### The problem
When a line in the listing below contains the word "button", return a copy of that line.

### Records for this task

---+---

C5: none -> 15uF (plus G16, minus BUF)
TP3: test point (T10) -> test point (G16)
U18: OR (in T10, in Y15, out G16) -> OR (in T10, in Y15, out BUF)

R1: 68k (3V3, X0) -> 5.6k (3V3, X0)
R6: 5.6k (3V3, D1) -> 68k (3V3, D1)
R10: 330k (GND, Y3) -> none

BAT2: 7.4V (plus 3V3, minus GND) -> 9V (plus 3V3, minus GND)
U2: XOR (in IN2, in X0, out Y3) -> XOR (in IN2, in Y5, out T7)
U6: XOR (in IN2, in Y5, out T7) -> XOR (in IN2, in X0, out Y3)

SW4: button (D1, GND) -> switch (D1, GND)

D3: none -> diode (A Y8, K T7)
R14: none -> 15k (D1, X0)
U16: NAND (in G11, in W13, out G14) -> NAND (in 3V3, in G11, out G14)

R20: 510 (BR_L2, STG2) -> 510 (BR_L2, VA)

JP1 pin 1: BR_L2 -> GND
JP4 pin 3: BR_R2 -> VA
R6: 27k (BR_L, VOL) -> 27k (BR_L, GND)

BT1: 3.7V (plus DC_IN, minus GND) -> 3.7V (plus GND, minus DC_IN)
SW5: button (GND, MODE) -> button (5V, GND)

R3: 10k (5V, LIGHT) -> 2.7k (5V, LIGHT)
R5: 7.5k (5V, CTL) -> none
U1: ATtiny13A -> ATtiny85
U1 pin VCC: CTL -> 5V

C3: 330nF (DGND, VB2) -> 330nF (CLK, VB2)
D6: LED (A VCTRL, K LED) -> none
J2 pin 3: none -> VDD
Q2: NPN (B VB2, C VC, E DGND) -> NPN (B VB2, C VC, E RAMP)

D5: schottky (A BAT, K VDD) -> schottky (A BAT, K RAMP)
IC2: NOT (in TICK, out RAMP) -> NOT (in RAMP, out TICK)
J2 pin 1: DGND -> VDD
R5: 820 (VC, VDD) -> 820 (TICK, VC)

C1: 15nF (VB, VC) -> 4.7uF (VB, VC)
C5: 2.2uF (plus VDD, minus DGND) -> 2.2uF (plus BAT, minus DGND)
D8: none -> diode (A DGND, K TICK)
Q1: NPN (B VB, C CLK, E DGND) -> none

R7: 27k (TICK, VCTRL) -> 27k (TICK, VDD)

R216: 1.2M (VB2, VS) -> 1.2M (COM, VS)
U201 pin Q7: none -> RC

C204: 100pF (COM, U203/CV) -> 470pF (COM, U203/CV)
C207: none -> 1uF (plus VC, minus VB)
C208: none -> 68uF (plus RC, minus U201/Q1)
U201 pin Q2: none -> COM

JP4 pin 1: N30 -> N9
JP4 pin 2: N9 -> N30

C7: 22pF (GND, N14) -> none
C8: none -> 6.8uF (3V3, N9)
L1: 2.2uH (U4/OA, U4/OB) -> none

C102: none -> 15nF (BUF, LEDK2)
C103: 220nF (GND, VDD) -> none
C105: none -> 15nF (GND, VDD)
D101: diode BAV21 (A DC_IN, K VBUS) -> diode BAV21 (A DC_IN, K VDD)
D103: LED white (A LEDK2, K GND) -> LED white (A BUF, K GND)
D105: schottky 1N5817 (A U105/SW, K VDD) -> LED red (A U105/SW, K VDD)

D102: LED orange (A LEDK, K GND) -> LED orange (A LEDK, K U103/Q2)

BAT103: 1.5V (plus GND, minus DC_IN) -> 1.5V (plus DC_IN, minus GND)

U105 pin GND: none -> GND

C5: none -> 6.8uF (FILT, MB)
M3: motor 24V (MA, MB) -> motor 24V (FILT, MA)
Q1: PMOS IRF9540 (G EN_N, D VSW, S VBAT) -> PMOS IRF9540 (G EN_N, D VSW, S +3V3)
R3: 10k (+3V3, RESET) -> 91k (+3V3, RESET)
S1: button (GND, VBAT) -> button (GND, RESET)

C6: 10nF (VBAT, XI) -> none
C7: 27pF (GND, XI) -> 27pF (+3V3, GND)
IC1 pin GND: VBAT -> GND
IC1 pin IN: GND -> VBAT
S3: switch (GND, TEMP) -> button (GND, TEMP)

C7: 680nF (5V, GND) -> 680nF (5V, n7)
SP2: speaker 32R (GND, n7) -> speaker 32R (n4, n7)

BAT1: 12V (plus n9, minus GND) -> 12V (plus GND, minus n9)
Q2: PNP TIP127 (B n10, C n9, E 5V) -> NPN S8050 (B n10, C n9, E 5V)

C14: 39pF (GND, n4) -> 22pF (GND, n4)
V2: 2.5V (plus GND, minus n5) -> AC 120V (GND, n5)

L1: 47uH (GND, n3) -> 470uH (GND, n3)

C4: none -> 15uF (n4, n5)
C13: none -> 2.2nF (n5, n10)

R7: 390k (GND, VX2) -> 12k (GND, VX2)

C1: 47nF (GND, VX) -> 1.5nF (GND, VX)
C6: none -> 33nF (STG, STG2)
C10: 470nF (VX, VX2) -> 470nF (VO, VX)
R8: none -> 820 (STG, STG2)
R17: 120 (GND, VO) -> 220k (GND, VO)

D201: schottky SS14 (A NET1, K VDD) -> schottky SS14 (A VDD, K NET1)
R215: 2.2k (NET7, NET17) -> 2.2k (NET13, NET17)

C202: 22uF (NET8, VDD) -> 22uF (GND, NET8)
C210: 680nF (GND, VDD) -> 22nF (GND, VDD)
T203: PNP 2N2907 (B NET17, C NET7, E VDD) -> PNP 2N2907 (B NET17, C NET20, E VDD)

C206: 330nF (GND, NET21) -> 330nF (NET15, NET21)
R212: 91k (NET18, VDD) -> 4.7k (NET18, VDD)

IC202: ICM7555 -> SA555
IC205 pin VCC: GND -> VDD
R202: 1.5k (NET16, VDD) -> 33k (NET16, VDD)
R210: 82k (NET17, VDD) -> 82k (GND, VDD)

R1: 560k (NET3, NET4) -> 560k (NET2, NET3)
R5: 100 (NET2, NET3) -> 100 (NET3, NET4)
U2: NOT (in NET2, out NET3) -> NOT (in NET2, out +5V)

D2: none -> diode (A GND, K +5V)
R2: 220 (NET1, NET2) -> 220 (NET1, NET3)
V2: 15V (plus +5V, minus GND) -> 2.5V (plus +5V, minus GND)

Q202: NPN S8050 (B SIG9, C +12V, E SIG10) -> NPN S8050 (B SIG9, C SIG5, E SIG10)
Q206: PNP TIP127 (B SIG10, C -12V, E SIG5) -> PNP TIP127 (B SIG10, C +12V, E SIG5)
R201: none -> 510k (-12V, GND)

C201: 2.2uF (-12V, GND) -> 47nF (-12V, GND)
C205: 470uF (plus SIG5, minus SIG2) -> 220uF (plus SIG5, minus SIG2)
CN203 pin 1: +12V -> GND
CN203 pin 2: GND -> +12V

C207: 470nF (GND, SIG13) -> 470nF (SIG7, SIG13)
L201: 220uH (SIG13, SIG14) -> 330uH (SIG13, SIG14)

---+---

### Answer box
SW4: button (D1, GND) -> switch (D1, GND)
SW5: button (GND, MODE) -> button (5V, GND)
S1: button (GND, VBAT) -> button (GND, RESET)
S3: switch (GND, TEMP) -> button (GND, TEMP)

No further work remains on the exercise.